Object tracking records:
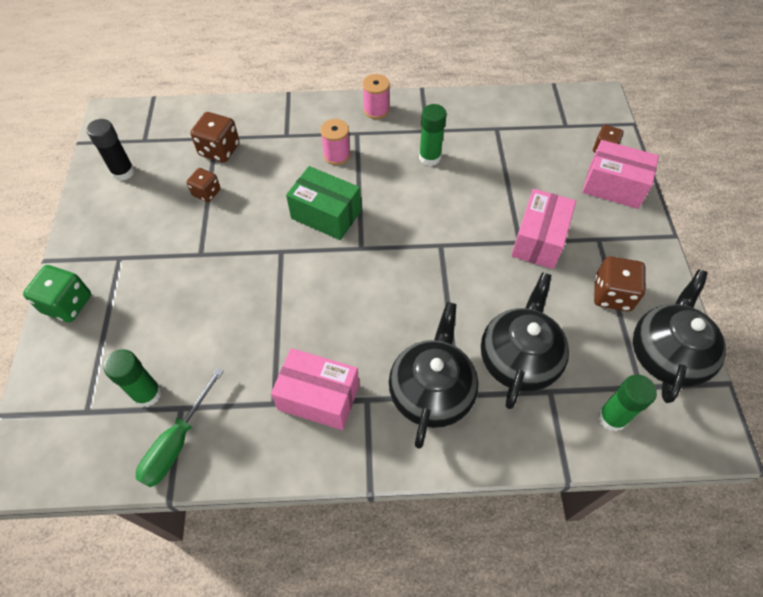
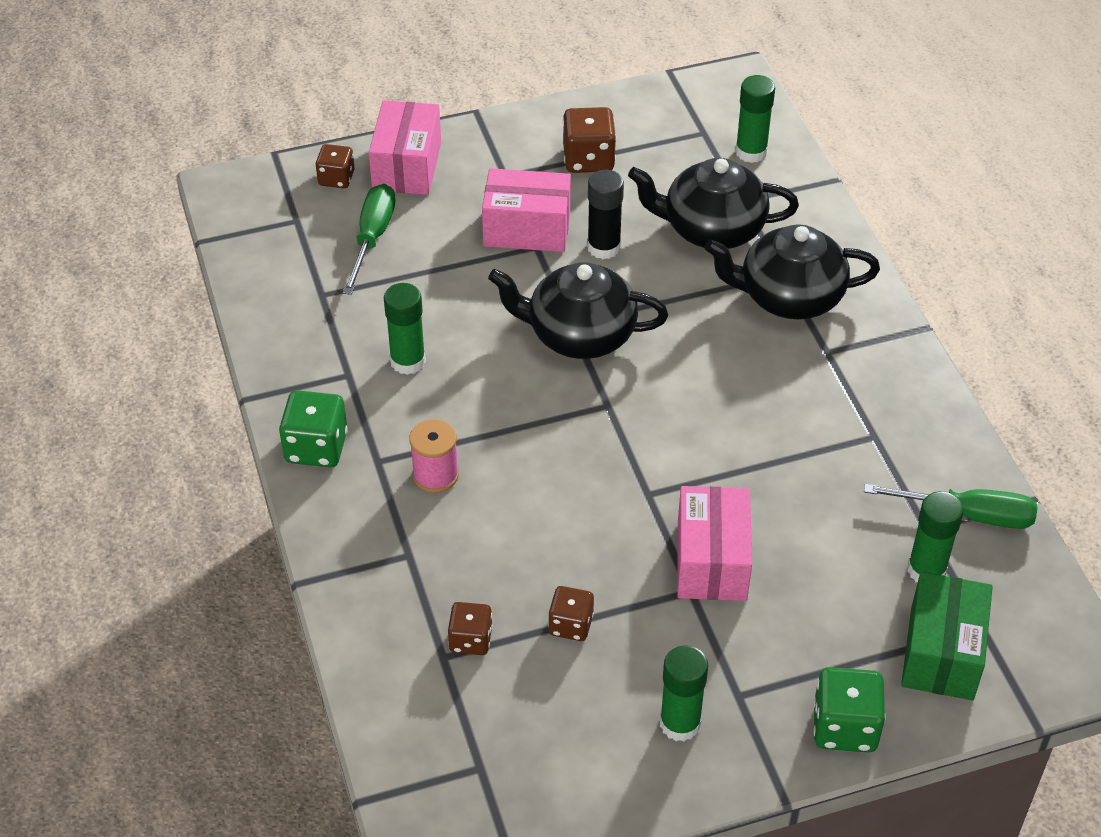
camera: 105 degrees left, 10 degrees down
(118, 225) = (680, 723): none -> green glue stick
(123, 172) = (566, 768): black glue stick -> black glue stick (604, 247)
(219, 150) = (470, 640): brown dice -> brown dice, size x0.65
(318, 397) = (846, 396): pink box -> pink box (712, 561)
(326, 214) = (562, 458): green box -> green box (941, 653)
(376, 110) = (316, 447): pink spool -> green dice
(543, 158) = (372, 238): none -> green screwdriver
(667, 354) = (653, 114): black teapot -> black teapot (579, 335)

### WHAT THIS TASK INVOLVES
Lines before the one containing "(123, 172) = (566, 768): black" are to be left out; that line and every line after it through the end of the data should be copied exactly.

### EXPECTED ANSWER
(123, 172) = (566, 768): black glue stick -> black glue stick (604, 247)
(219, 150) = (470, 640): brown dice -> brown dice, size x0.65
(318, 397) = (846, 396): pink box -> pink box (712, 561)
(326, 214) = (562, 458): green box -> green box (941, 653)
(376, 110) = (316, 447): pink spool -> green dice
(543, 158) = (372, 238): none -> green screwdriver
(667, 354) = (653, 114): black teapot -> black teapot (579, 335)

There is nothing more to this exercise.